+++ EXTRACTED MATERIAL +++

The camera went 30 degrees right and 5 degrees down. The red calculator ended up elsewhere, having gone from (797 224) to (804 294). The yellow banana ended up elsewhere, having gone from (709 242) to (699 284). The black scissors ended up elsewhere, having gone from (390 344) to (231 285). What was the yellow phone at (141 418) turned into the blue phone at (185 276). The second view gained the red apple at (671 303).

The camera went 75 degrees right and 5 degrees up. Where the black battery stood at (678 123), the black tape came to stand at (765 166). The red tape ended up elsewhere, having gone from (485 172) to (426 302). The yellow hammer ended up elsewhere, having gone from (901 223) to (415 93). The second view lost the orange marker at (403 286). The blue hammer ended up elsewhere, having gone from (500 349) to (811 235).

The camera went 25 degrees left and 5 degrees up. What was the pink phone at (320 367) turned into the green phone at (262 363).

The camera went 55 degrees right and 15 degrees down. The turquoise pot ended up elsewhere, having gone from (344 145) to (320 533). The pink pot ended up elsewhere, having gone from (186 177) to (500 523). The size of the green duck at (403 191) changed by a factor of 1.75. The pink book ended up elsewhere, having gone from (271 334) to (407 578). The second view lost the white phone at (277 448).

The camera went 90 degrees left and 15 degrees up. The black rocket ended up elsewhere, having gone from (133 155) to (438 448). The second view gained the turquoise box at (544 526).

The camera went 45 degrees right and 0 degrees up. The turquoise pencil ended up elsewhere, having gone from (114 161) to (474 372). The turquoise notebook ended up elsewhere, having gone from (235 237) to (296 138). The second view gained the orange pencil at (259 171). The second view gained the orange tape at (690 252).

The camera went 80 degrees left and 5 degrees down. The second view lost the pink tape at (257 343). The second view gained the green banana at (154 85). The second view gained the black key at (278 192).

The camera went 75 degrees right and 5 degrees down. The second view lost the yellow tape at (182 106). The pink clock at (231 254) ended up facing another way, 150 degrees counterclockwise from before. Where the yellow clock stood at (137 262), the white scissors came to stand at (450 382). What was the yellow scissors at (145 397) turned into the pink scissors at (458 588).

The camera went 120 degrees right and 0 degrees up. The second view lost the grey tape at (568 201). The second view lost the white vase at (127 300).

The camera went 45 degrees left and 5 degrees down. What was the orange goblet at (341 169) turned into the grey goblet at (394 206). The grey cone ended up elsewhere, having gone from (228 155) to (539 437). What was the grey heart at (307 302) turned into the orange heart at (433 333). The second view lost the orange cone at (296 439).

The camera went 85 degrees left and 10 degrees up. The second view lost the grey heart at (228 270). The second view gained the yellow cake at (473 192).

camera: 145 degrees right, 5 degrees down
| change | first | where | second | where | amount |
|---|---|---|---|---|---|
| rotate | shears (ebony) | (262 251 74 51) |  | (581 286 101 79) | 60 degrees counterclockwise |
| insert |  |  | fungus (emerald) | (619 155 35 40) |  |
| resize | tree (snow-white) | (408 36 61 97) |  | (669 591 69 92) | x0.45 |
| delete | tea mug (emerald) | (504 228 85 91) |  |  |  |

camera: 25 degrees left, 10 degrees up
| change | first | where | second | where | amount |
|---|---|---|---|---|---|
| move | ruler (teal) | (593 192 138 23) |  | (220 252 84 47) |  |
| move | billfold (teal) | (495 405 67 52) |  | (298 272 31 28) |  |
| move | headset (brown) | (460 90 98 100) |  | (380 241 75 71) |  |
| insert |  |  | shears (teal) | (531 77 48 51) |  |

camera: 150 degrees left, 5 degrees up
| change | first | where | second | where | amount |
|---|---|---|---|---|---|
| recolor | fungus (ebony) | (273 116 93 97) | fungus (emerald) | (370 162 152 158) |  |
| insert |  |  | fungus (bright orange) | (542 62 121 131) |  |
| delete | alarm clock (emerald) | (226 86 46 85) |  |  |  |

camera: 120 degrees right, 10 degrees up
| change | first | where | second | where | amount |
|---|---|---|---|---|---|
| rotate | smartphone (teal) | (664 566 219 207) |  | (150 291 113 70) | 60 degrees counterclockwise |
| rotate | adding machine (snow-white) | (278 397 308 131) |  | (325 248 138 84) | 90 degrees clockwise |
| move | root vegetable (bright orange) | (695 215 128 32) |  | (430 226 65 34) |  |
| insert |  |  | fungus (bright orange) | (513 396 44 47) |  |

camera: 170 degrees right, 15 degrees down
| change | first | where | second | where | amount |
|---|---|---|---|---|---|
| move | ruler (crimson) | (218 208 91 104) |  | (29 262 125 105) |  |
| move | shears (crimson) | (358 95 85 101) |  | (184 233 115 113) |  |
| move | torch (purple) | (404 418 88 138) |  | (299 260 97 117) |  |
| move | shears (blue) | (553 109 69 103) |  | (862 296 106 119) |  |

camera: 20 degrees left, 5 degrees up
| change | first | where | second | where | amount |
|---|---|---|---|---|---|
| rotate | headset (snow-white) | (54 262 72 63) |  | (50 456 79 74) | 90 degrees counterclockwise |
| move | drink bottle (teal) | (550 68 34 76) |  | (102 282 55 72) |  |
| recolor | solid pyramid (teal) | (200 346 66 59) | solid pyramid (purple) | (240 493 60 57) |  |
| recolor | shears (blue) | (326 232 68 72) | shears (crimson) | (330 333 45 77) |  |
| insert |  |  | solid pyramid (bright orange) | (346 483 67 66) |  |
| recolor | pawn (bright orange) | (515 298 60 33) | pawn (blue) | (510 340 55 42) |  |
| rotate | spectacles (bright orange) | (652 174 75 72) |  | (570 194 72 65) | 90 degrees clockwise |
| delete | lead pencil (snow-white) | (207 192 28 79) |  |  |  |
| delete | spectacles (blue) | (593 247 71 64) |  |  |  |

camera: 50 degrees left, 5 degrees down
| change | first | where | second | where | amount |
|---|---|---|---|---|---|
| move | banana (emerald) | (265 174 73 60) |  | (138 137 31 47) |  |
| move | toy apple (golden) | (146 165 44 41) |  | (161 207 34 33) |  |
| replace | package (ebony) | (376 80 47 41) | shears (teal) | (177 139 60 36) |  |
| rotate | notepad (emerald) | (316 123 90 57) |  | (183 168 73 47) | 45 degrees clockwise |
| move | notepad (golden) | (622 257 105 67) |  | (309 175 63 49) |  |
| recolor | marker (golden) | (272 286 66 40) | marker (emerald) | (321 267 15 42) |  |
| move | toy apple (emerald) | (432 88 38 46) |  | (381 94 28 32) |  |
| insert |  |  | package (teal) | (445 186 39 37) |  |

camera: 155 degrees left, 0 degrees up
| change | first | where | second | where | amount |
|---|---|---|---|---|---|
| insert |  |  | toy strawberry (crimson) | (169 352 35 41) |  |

+++

**THE PROBLEM**
A faithful copy of all the records is required.

**OUTPUT OF THE EXERCISE**
The camera went 30 degrees right and 5 degrees down. The red calculator ended up elsewhere, having gone from (797 224) to (804 294). The yellow banana ended up elsewhere, having gone from (709 242) to (699 284). The black scissors ended up elsewhere, having gone from (390 344) to (231 285). What was the yellow phone at (141 418) turned into the blue phone at (185 276). The second view gained the red apple at (671 303).

The camera went 75 degrees right and 5 degrees up. Where the black battery stood at (678 123), the black tape came to stand at (765 166). The red tape ended up elsewhere, having gone from (485 172) to (426 302). The yellow hammer ended up elsewhere, having gone from (901 223) to (415 93). The second view lost the orange marker at (403 286). The blue hammer ended up elsewhere, having gone from (500 349) to (811 235).

The camera went 25 degrees left and 5 degrees up. What was the pink phone at (320 367) turned into the green phone at (262 363).

The camera went 55 degrees right and 15 degrees down. The turquoise pot ended up elsewhere, having gone from (344 145) to (320 533). The pink pot ended up elsewhere, having gone from (186 177) to (500 523). The size of the green duck at (403 191) changed by a factor of 1.75. The pink book ended up elsewhere, having gone from (271 334) to (407 578). The second view lost the white phone at (277 448).

The camera went 90 degrees left and 15 degrees up. The black rocket ended up elsewhere, having gone from (133 155) to (438 448). The second view gained the turquoise box at (544 526).

The camera went 45 degrees right and 0 degrees up. The turquoise pencil ended up elsewhere, having gone from (114 161) to (474 372). The turquoise notebook ended up elsewhere, having gone from (235 237) to (296 138). The second view gained the orange pencil at (259 171). The second view gained the orange tape at (690 252).

The camera went 80 degrees left and 5 degrees down. The second view lost the pink tape at (257 343). The second view gained the green banana at (154 85). The second view gained the black key at (278 192).

The camera went 75 degrees right and 5 degrees down. The second view lost the yellow tape at (182 106). The pink clock at (231 254) ended up facing another way, 150 degrees counterclockwise from before. Where the yellow clock stood at (137 262), the white scissors came to stand at (450 382). What was the yellow scissors at (145 397) turned into the pink scissors at (458 588).

The camera went 120 degrees right and 0 degrees up. The second view lost the grey tape at (568 201). The second view lost the white vase at (127 300).

The camera went 45 degrees left and 5 degrees down. What was the orange goblet at (341 169) turned into the grey goblet at (394 206). The grey cone ended up elsewhere, having gone from (228 155) to (539 437). What was the grey heart at (307 302) turned into the orange heart at (433 333). The second view lost the orange cone at (296 439).

The camera went 85 degrees left and 10 degrees up. The second view lost the grey heart at (228 270). The second view gained the yellow cake at (473 192).

camera: 145 degrees right, 5 degrees down
| change | first | where | second | where | amount |
|---|---|---|---|---|---|
| rotate | shears (ebony) | (262 251 74 51) |  | (581 286 101 79) | 60 degrees counterclockwise |
| insert |  |  | fungus (emerald) | (619 155 35 40) |  |
| resize | tree (snow-white) | (408 36 61 97) |  | (669 591 69 92) | x0.45 |
| delete | tea mug (emerald) | (504 228 85 91) |  |  |  |

camera: 25 degrees left, 10 degrees up
| change | first | where | second | where | amount |
|---|---|---|---|---|---|
| move | ruler (teal) | (593 192 138 23) |  | (220 252 84 47) |  |
| move | billfold (teal) | (495 405 67 52) |  | (298 272 31 28) |  |
| move | headset (brown) | (460 90 98 100) |  | (380 241 75 71) |  |
| insert |  |  | shears (teal) | (531 77 48 51) |  |

camera: 150 degrees left, 5 degrees up
| change | first | where | second | where | amount |
|---|---|---|---|---|---|
| recolor | fungus (ebony) | (273 116 93 97) | fungus (emerald) | (370 162 152 158) |  |
| insert |  |  | fungus (bright orange) | (542 62 121 131) |  |
| delete | alarm clock (emerald) | (226 86 46 85) |  |  |  |

camera: 120 degrees right, 10 degrees up
| change | first | where | second | where | amount |
|---|---|---|---|---|---|
| rotate | smartphone (teal) | (664 566 219 207) |  | (150 291 113 70) | 60 degrees counterclockwise |
| rotate | adding machine (snow-white) | (278 397 308 131) |  | (325 248 138 84) | 90 degrees clockwise |
| move | root vegetable (bright orange) | (695 215 128 32) |  | (430 226 65 34) |  |
| insert |  |  | fungus (bright orange) | (513 396 44 47) |  |

camera: 170 degrees right, 15 degrees down
| change | first | where | second | where | amount |
|---|---|---|---|---|---|
| move | ruler (crimson) | (218 208 91 104) |  | (29 262 125 105) |  |
| move | shears (crimson) | (358 95 85 101) |  | (184 233 115 113) |  |
| move | torch (purple) | (404 418 88 138) |  | (299 260 97 117) |  |
| move | shears (blue) | (553 109 69 103) |  | (862 296 106 119) |  |

camera: 20 degrees left, 5 degrees up
| change | first | where | second | where | amount |
|---|---|---|---|---|---|
| rotate | headset (snow-white) | (54 262 72 63) |  | (50 456 79 74) | 90 degrees counterclockwise |
| move | drink bottle (teal) | (550 68 34 76) |  | (102 282 55 72) |  |
| recolor | solid pyramid (teal) | (200 346 66 59) | solid pyramid (purple) | (240 493 60 57) |  |
| recolor | shears (blue) | (326 232 68 72) | shears (crimson) | (330 333 45 77) |  |
| insert |  |  | solid pyramid (bright orange) | (346 483 67 66) |  |
| recolor | pawn (bright orange) | (515 298 60 33) | pawn (blue) | (510 340 55 42) |  |
| rotate | spectacles (bright orange) | (652 174 75 72) |  | (570 194 72 65) | 90 degrees clockwise |
| delete | lead pencil (snow-white) | (207 192 28 79) |  |  |  |
| delete | spectacles (blue) | (593 247 71 64) |  |  |  |

camera: 50 degrees left, 5 degrees down
| change | first | where | second | where | amount |
|---|---|---|---|---|---|
| move | banana (emerald) | (265 174 73 60) |  | (138 137 31 47) |  |
| move | toy apple (golden) | (146 165 44 41) |  | (161 207 34 33) |  |
| replace | package (ebony) | (376 80 47 41) | shears (teal) | (177 139 60 36) |  |
| rotate | notepad (emerald) | (316 123 90 57) |  | (183 168 73 47) | 45 degrees clockwise |
| move | notepad (golden) | (622 257 105 67) |  | (309 175 63 49) |  |
| recolor | marker (golden) | (272 286 66 40) | marker (emerald) | (321 267 15 42) |  |
| move | toy apple (emerald) | (432 88 38 46) |  | (381 94 28 32) |  |
| insert |  |  | package (teal) | (445 186 39 37) |  |

camera: 155 degrees left, 0 degrees up
| change | first | where | second | where | amount |
|---|---|---|---|---|---|
| insert |  |  | toy strawberry (crimson) | (169 352 35 41) |  |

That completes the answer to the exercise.